::: Materials provided :::
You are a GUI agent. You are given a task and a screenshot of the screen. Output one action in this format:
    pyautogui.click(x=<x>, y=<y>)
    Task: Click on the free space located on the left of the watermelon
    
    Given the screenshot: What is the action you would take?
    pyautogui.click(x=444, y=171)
:::
▶ What is expected: Copy the material above word for word, reproducing every line.

▶ Solved exercise:
You are a GUI agent. You are given a task and a screenshot of the screen. Output one action in this format:
    pyautogui.click(x=<x>, y=<y>)
    Task: Click on the free space located on the left of the watermelon
    
    Given the screenshot: What is the action you would take?
    pyautogui.click(x=444, y=171)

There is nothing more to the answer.